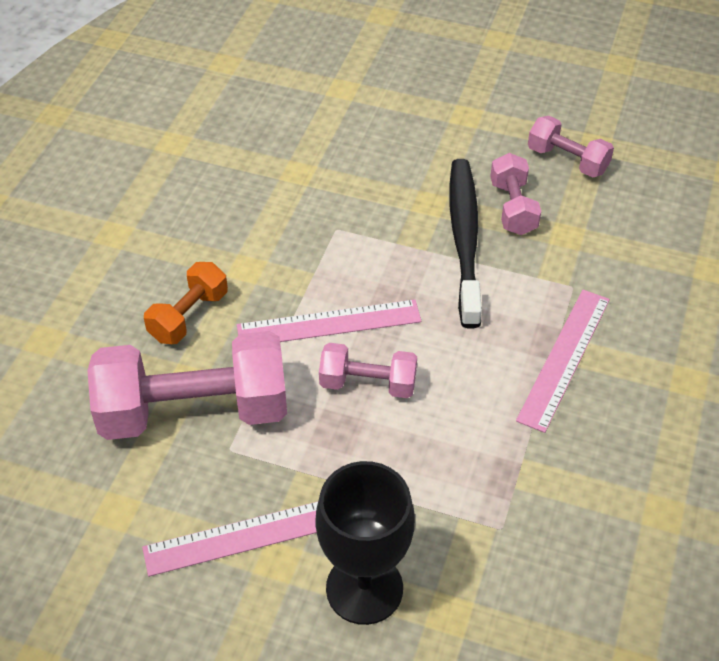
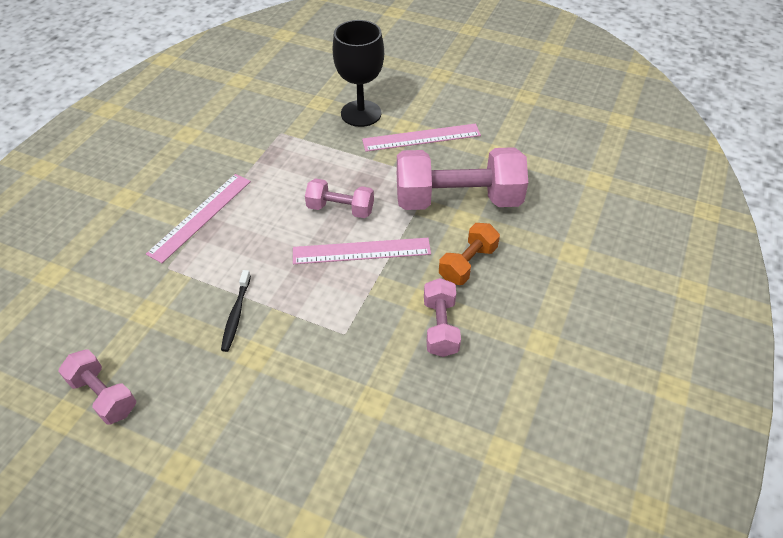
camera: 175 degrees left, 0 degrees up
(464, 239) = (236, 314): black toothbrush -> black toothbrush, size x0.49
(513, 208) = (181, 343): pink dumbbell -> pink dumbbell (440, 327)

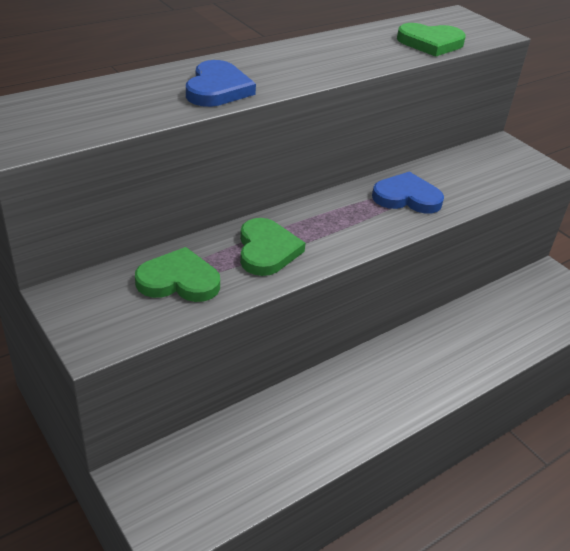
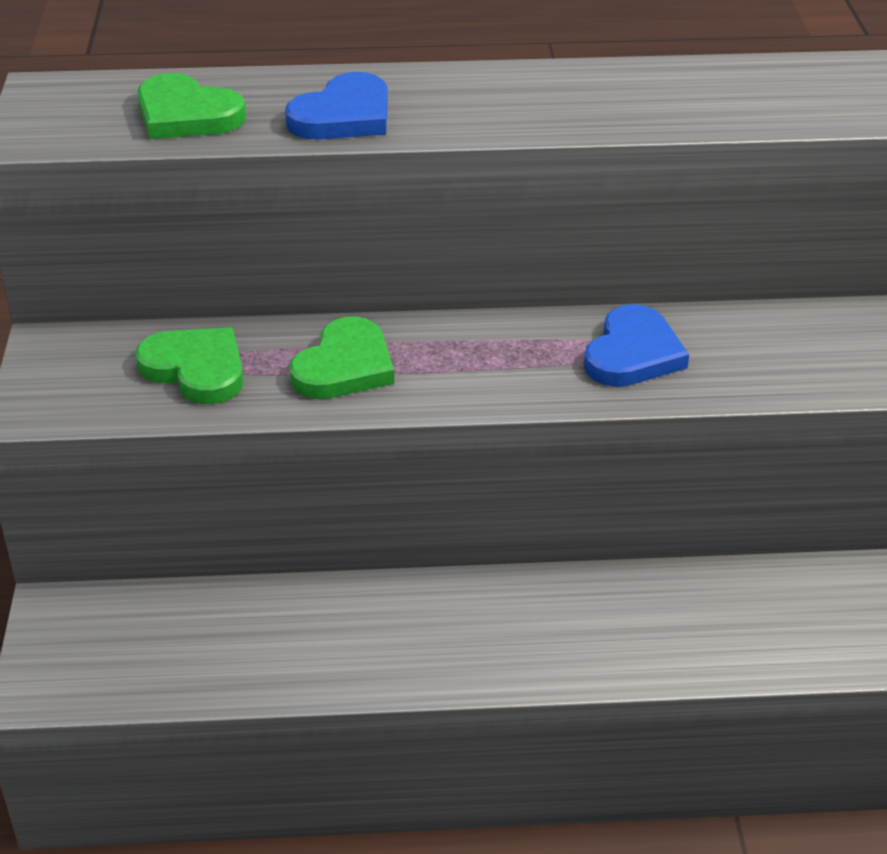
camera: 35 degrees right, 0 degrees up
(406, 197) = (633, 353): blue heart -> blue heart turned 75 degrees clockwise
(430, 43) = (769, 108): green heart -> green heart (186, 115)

● ● ● ●

» **Required work**: Write out the data exactly, and exclude every picture it holds.

» **Task output**:
camera: 175 degrees left, 0 degrees up
(464, 239) = (236, 314): black toothbrush -> black toothbrush, size x0.49
(513, 208) = (181, 343): pink dumbbell -> pink dumbbell (440, 327)

camera: 35 degrees right, 0 degrees up
(406, 197) = (633, 353): blue heart -> blue heart turned 75 degrees clockwise
(430, 43) = (769, 108): green heart -> green heart (186, 115)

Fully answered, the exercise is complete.